» **Written task**: Give back exactly the lines of the data below, starting with the line that has "black tape: [407,270,497,356]" and going on through the line that has "pink camera: [156,250,238,321]".

── Data ──

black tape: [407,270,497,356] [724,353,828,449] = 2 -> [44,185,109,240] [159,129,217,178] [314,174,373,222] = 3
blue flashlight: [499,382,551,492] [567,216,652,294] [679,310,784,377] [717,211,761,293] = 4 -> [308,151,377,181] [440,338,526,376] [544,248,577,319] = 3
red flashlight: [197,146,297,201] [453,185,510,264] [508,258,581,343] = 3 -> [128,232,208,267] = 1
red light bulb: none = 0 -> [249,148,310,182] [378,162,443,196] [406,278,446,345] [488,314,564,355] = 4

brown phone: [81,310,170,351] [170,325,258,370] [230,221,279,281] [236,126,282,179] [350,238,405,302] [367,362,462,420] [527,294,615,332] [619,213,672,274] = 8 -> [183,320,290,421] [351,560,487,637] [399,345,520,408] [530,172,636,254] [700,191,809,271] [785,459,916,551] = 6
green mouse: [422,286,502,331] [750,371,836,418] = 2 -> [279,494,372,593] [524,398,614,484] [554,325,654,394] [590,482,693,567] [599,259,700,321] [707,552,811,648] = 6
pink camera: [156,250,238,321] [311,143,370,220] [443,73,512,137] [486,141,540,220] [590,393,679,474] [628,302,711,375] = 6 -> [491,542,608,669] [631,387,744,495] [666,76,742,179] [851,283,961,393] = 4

───
── Data ──

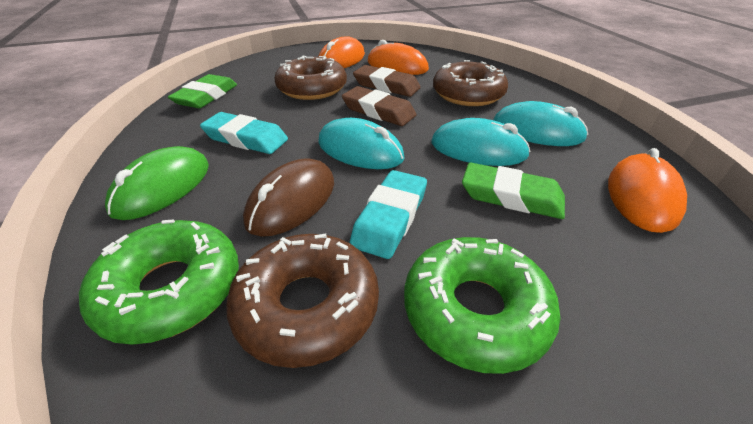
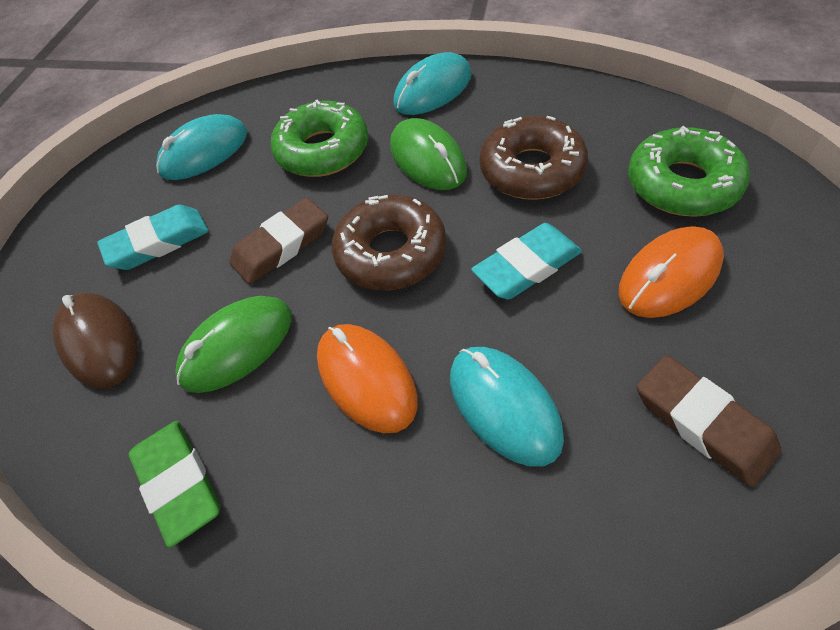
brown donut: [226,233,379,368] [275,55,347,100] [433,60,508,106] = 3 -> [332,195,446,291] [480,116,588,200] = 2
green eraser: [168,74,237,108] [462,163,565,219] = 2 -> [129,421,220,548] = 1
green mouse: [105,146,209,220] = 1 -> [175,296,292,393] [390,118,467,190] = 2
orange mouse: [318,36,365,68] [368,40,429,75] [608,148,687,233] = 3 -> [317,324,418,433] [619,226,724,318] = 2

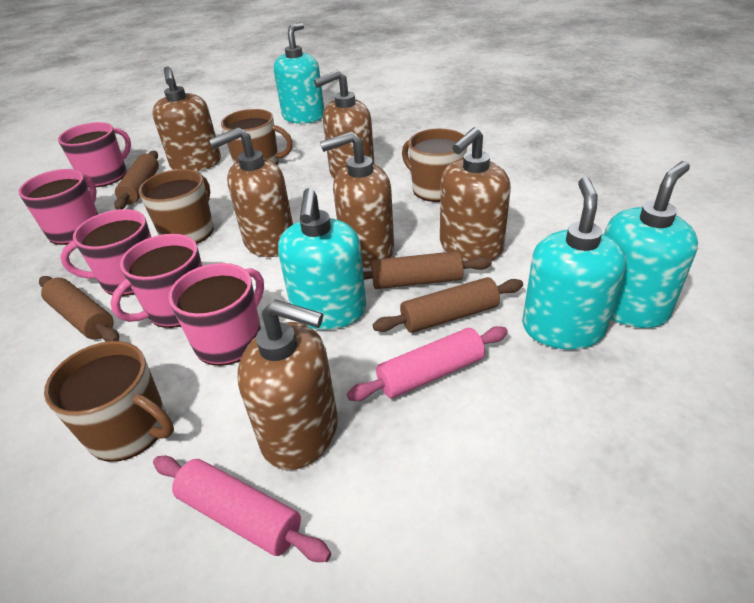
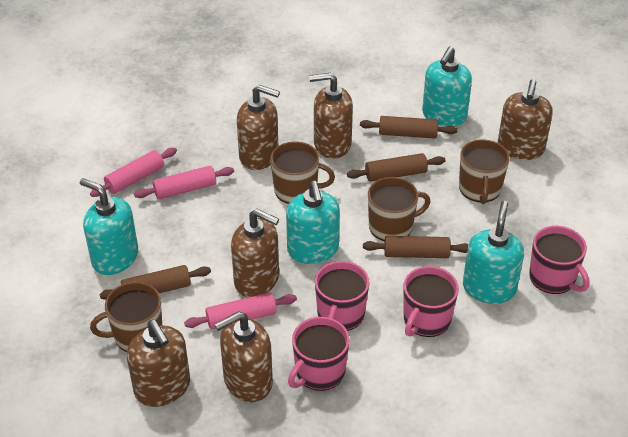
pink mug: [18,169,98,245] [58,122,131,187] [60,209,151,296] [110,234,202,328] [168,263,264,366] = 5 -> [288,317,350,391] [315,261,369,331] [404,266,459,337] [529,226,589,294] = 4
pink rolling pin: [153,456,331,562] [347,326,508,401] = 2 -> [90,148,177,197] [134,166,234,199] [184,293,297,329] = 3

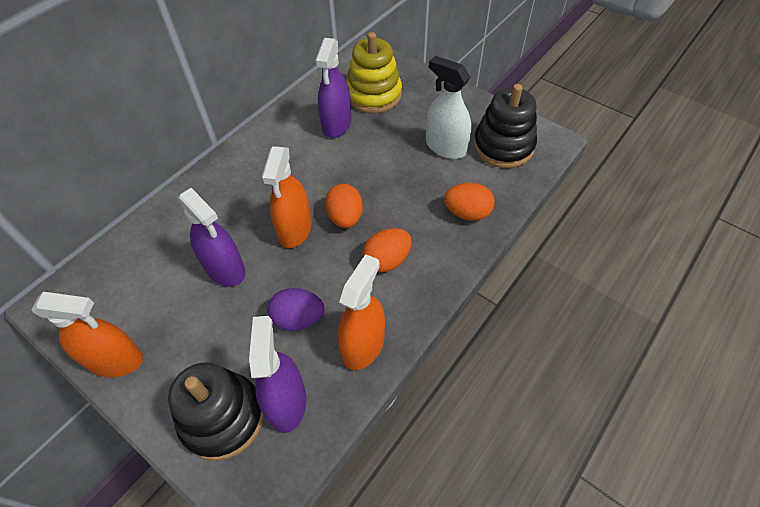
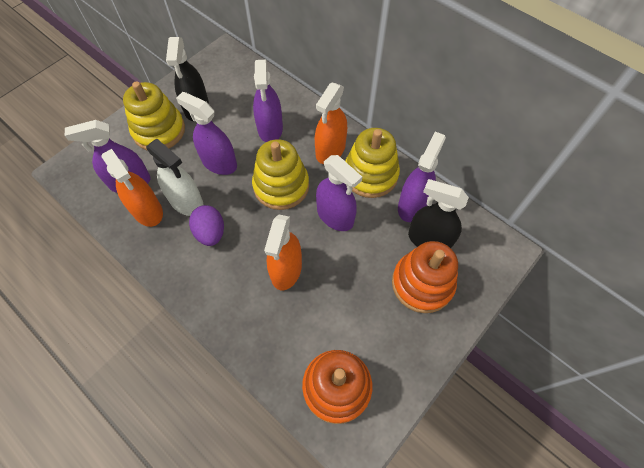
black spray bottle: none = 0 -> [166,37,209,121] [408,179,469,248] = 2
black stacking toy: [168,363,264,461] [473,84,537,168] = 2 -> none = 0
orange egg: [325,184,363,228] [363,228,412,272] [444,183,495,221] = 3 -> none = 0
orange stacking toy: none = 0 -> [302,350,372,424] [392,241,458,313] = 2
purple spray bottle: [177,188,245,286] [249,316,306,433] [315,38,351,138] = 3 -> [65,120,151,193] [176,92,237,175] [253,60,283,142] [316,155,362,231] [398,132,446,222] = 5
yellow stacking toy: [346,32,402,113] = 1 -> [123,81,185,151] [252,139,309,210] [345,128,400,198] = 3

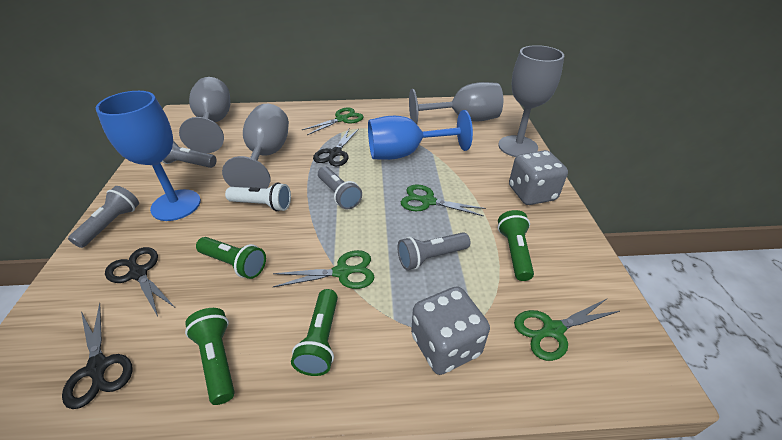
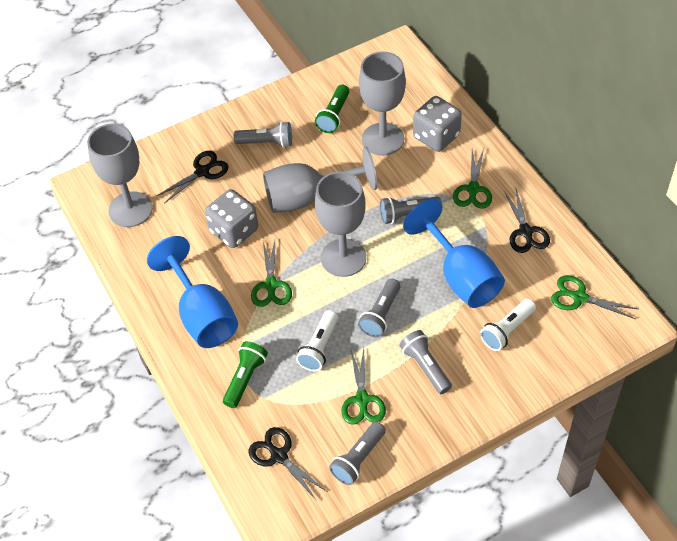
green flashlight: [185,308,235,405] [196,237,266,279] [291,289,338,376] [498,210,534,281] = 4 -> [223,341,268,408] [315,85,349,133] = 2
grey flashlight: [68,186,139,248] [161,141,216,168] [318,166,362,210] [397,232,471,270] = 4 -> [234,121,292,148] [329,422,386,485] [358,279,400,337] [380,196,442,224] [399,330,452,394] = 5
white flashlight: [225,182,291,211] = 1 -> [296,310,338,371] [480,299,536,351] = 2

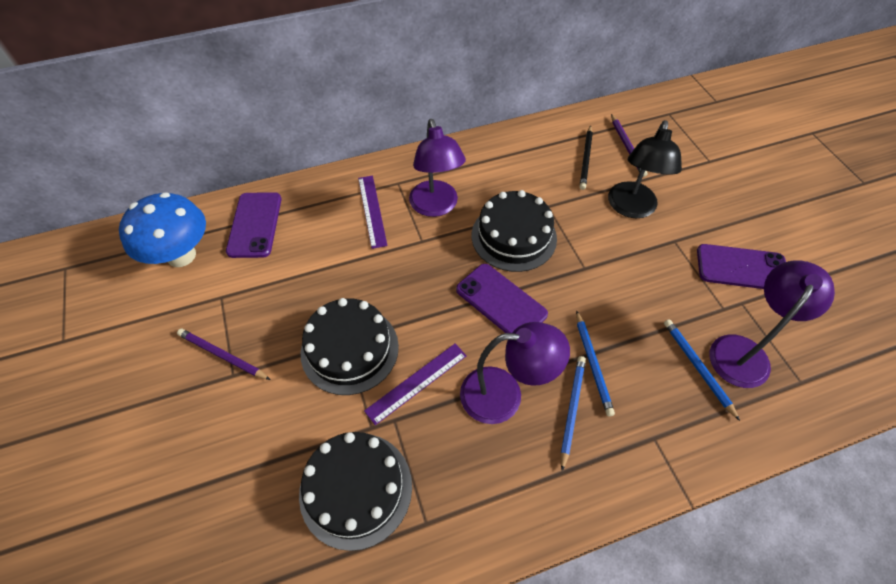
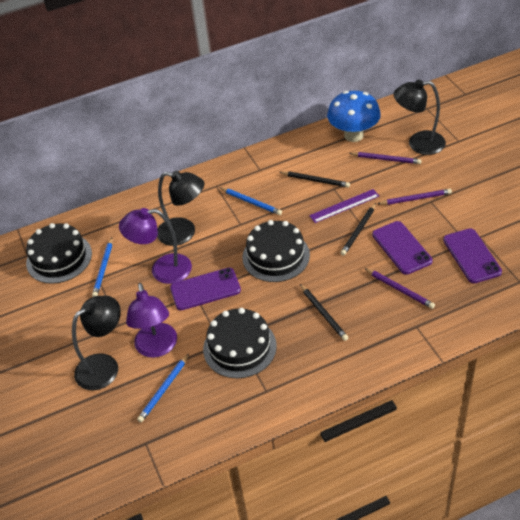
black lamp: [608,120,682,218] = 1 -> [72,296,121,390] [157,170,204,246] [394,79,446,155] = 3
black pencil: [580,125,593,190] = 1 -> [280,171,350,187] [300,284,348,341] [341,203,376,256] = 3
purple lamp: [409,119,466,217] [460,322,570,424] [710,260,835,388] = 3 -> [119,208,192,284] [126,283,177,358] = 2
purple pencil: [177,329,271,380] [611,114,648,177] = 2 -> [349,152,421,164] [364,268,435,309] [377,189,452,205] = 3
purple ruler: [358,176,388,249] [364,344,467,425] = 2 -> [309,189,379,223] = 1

───
── Data ──

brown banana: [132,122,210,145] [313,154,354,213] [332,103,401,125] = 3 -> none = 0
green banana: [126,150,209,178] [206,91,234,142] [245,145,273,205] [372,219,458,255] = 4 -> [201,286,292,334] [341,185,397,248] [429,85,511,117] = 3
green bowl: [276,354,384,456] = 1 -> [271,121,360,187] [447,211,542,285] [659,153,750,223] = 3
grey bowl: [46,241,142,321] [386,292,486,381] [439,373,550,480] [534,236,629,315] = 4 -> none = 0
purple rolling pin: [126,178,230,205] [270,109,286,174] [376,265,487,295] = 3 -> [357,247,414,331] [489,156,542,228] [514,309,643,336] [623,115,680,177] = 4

───

» **Finished task**:
black tape: [407,270,497,356] [724,353,828,449] = 2 -> [44,185,109,240] [159,129,217,178] [314,174,373,222] = 3
blue flashlight: [499,382,551,492] [567,216,652,294] [679,310,784,377] [717,211,761,293] = 4 -> [308,151,377,181] [440,338,526,376] [544,248,577,319] = 3
red flashlight: [197,146,297,201] [453,185,510,264] [508,258,581,343] = 3 -> [128,232,208,267] = 1
red light bulb: none = 0 -> [249,148,310,182] [378,162,443,196] [406,278,446,345] [488,314,564,355] = 4

brown phone: [81,310,170,351] [170,325,258,370] [230,221,279,281] [236,126,282,179] [350,238,405,302] [367,362,462,420] [527,294,615,332] [619,213,672,274] = 8 -> [183,320,290,421] [351,560,487,637] [399,345,520,408] [530,172,636,254] [700,191,809,271] [785,459,916,551] = 6
green mouse: [422,286,502,331] [750,371,836,418] = 2 -> [279,494,372,593] [524,398,614,484] [554,325,654,394] [590,482,693,567] [599,259,700,321] [707,552,811,648] = 6
pink camera: [156,250,238,321] [311,143,370,220] [443,73,512,137] [486,141,540,220] [590,393,679,474] [628,302,711,375] = 6 -> [491,542,608,669] [631,387,744,495] [666,76,742,179] [851,283,961,393] = 4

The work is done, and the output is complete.